RECORDS FOR PROCESSING.
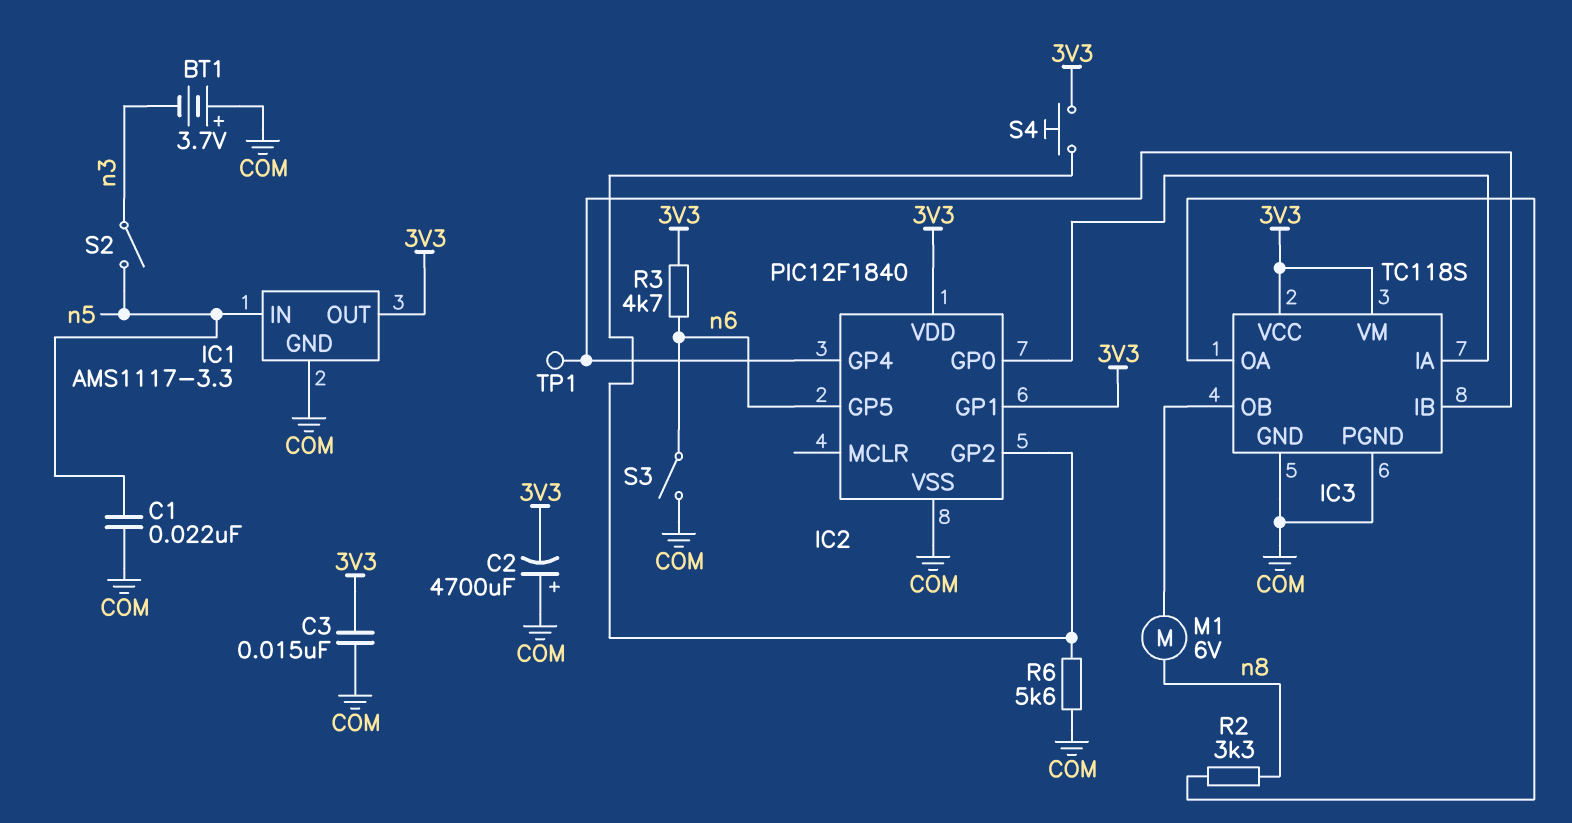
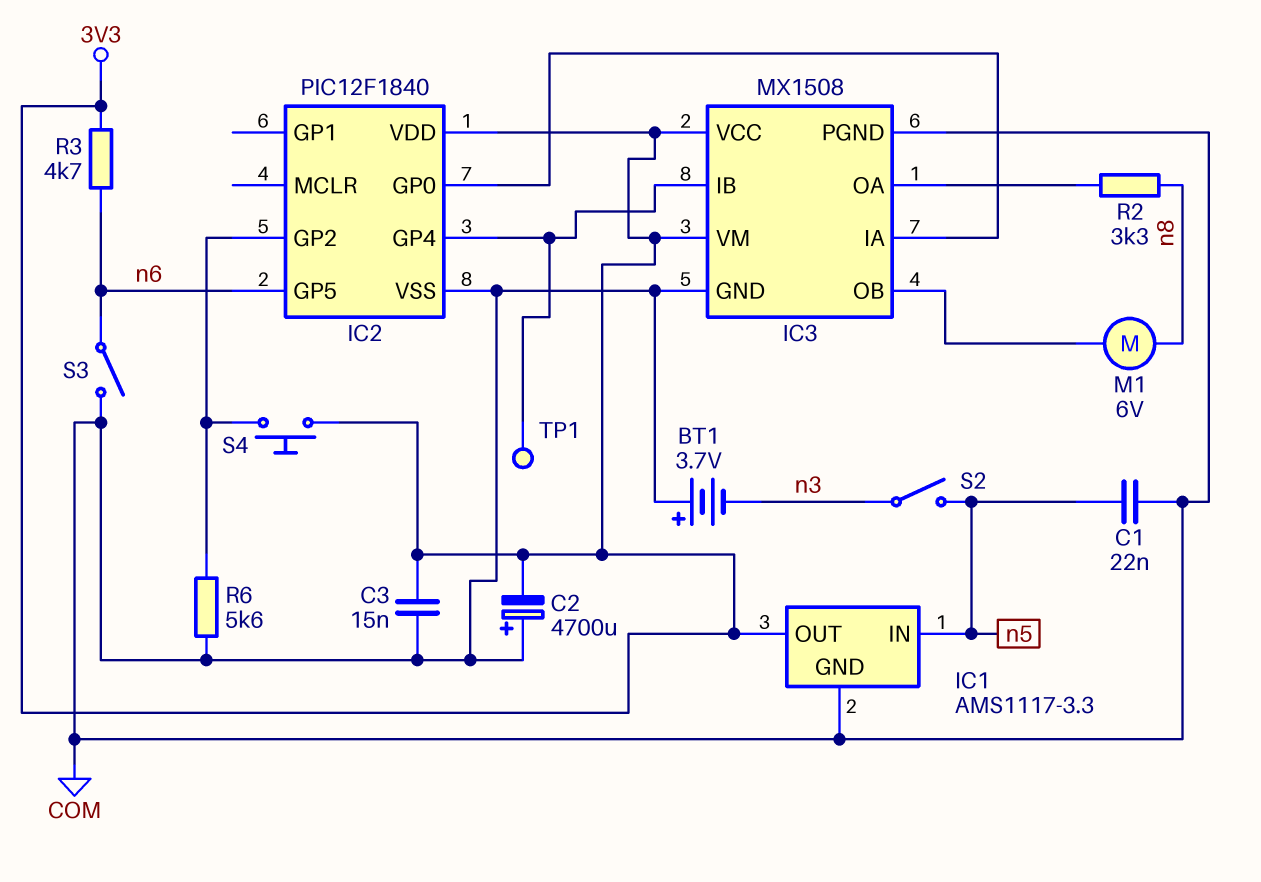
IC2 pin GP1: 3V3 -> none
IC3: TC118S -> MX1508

---

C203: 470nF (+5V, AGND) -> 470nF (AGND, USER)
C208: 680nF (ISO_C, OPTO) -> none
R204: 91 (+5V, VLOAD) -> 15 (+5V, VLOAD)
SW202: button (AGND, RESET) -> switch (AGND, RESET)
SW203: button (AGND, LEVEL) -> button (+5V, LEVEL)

ACTIVITY. Please state how many lines in the material above include the word "none". Nothing but the number is wanted.

THE COMPLETED TASK. 2